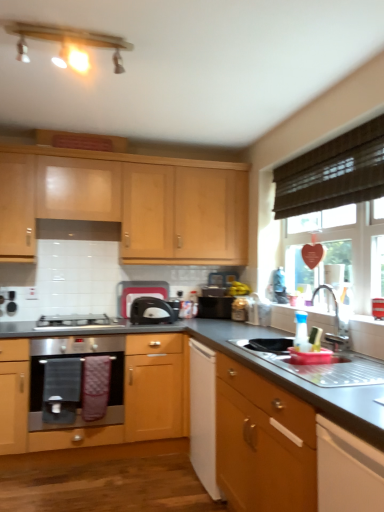
Image resolution: width=384 pixels, height=512 pixels. I want to click on vacant area that is in front of black plastic toaster at center, placed as the 1th appliance when sorted from right to left, so click(x=218, y=320).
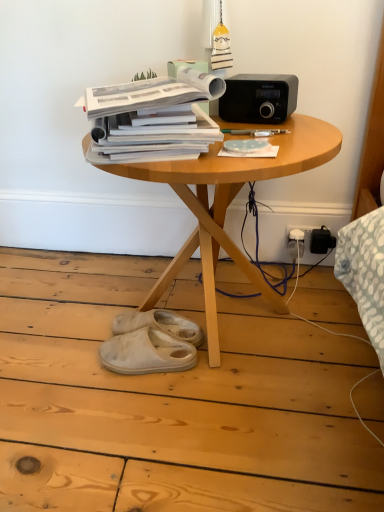
Question: Does white suede slippers at lower center, positioned as the first footwear in back-to-front order, come in front of wooden table at center?

Choices:
 (A) yes
 (B) no

Answer: (B)

Question: Is white suede slippers at lower center, marked as the second footwear in a front-to-back arrangement, shorter than wooden table at center?

Choices:
 (A) yes
 (B) no

Answer: (A)

Question: Does white suede slippers at lower center, positioned as the first footwear in back-to-front order, have a greater height compared to wooden table at center?

Choices:
 (A) no
 (B) yes

Answer: (A)

Question: Is wooden table at center located within white suede slippers at lower center, positioned as the first footwear in back-to-front order?

Choices:
 (A) yes
 (B) no

Answer: (B)

Question: Would you say white suede slippers at lower center, positioned as the first footwear in back-to-front order, is outside wooden table at center?

Choices:
 (A) yes
 (B) no

Answer: (B)

Question: In terms of height, does white suede slippers at lower center, positioned as the first footwear in back-to-front order, look taller or shorter compared to white suede slippers at lower center, which is the second footwear in back-to-front order?

Choices:
 (A) tall
 (B) short

Answer: (A)

Question: Looking at their shapes, would you say white suede slippers at lower center, positioned as the first footwear in back-to-front order, is wider or thinner than white suede slippers at lower center, which is the second footwear in back-to-front order?

Choices:
 (A) thin
 (B) wide

Answer: (B)

Question: From the image's perspective, relative to white suede slippers at lower center, which is the 1th footwear in front-to-back order, is white suede slippers at lower center, marked as the second footwear in a front-to-back arrangement, above or below?

Choices:
 (A) above
 (B) below

Answer: (A)

Question: Visually, is white suede slippers at lower center, positioned as the first footwear in back-to-front order, positioned to the left or to the right of white suede slippers at lower center, which is the second footwear in back-to-front order?

Choices:
 (A) right
 (B) left

Answer: (A)

Question: Does point pos(269,166) appear closer or farther from the camera than point pos(291,89)?

Choices:
 (A) farther
 (B) closer

Answer: (B)

Question: In the image, is wooden table at center on the left side or the right side of black matte stereo at upper right?

Choices:
 (A) right
 (B) left

Answer: (B)

Question: Relative to black matte stereo at upper right, is wooden table at center in front or behind?

Choices:
 (A) behind
 (B) front

Answer: (B)

Question: Looking at the image, does wooden table at center seem bigger or smaller compared to black matte stereo at upper right?

Choices:
 (A) small
 (B) big

Answer: (B)

Question: Is point (291, 112) positioned closer to the camera than point (198, 332)?

Choices:
 (A) farther
 (B) closer

Answer: (B)

Question: In the image, is black matte stereo at upper right positioned in front of or behind white suede slippers at lower center, marked as the second footwear in a front-to-back arrangement?

Choices:
 (A) behind
 (B) front

Answer: (B)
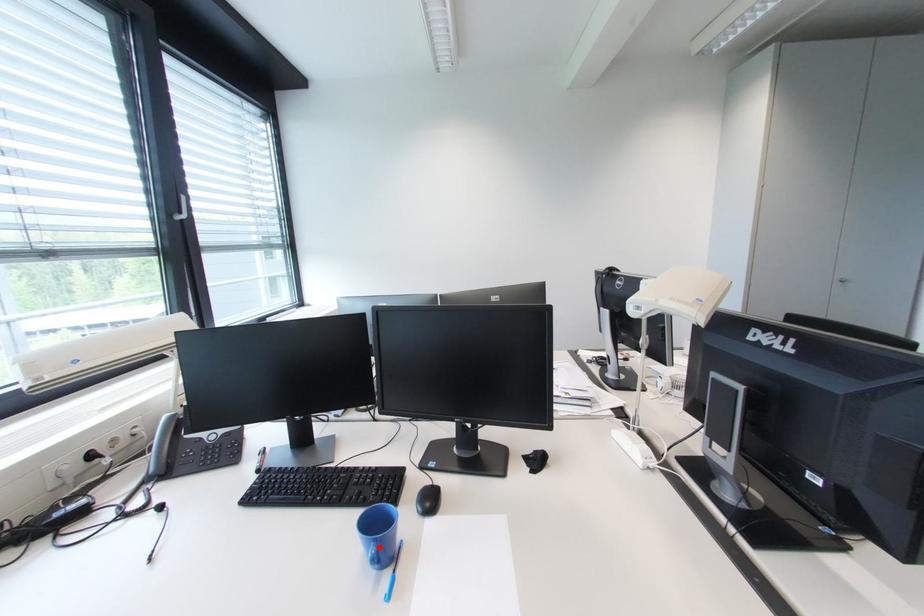
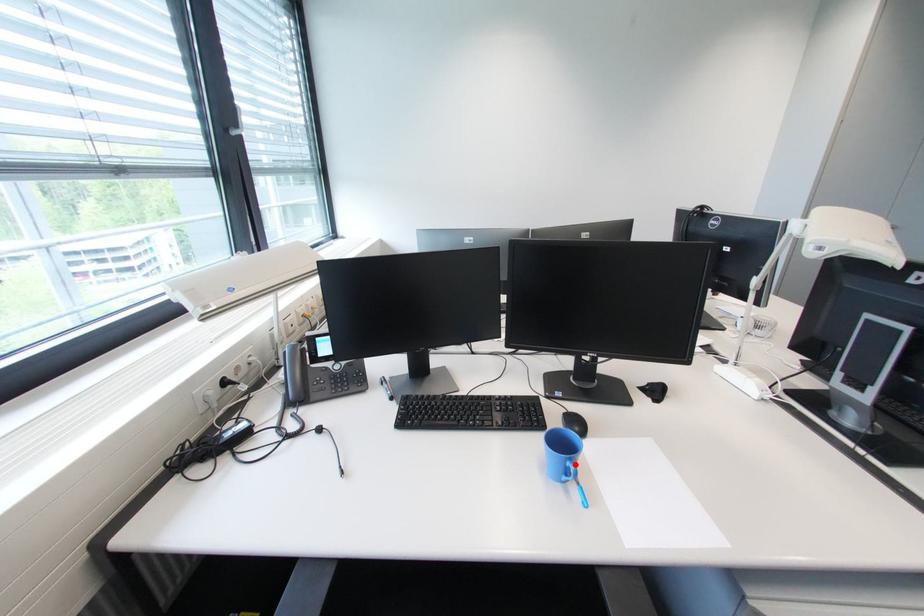
I am providing you with two images of the same scene from different viewpoints. A red point is marked on the first image and another point is marked on the second image. Is the marked point in image1 the same physical position as the marked point in image2?

Yes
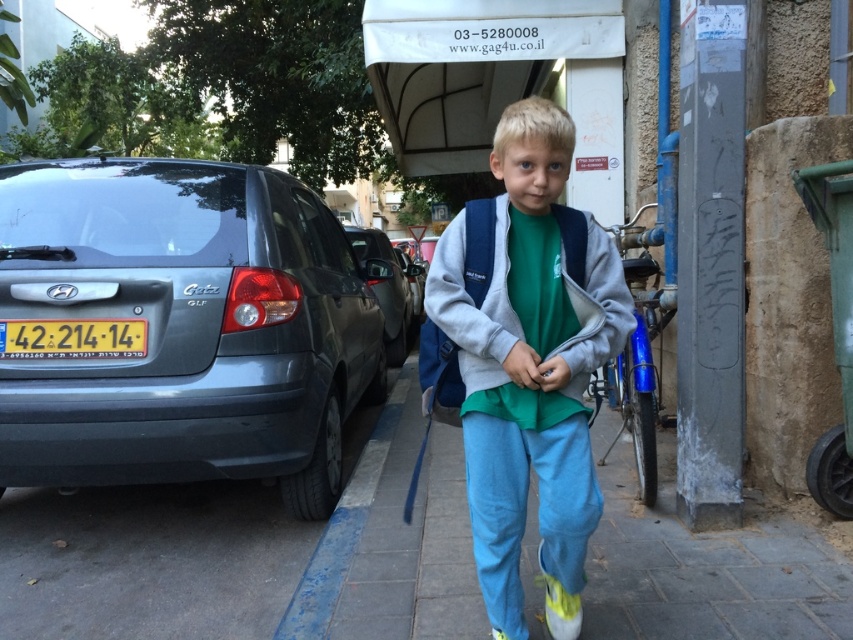
Question: Estimate the real-world distances between objects in this image. Which object is closer to the yellow plastic license plate at lower left?

Choices:
 (A) matte gray car at left
 (B) matte black car at center

Answer: (A)

Question: Considering the real-world distances, which object is closest to the yellow plastic license plate at lower left?

Choices:
 (A) matte gray car at left
 (B) matte black car at center
 (C) yellow synthetic shoe at lower center
 (D) matte gray sweatshirt at center

Answer: (A)

Question: Which of the following is the closest to the observer?

Choices:
 (A) (122, 344)
 (B) (561, 248)

Answer: (B)

Question: Can you confirm if matte gray car at left is positioned to the left of matte black car at center?

Choices:
 (A) no
 (B) yes

Answer: (B)

Question: From the image, what is the correct spatial relationship of matte gray car at left in relation to yellow synthetic shoe at lower center?

Choices:
 (A) above
 (B) below

Answer: (A)

Question: Is matte gray car at left further to the viewer compared to yellow fabric shoe at lower center?

Choices:
 (A) yes
 (B) no

Answer: (A)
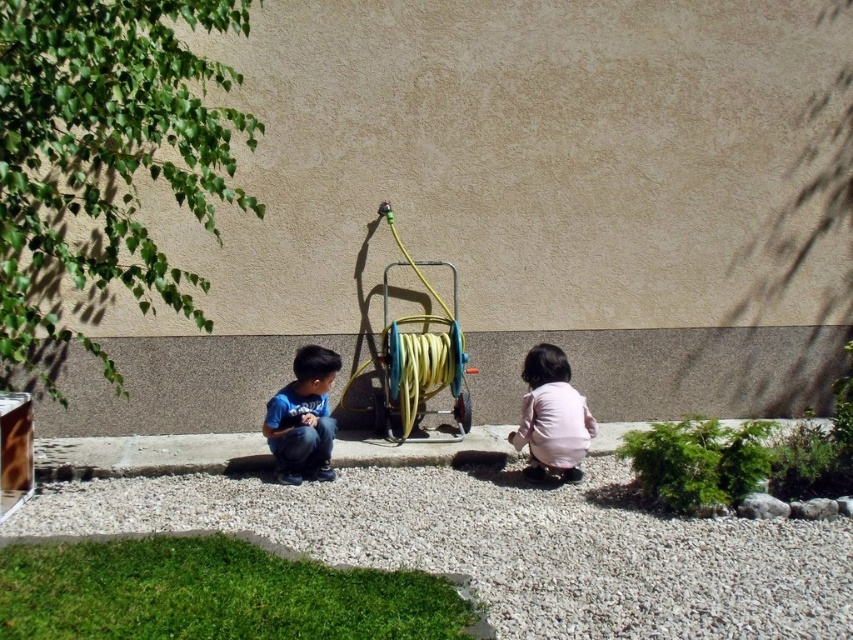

+++

§ WORK TO DO:
Count the lines in the items above that contain the word "synthetic", and reply with the number only.

§ PROBLEM SOLUTION:
2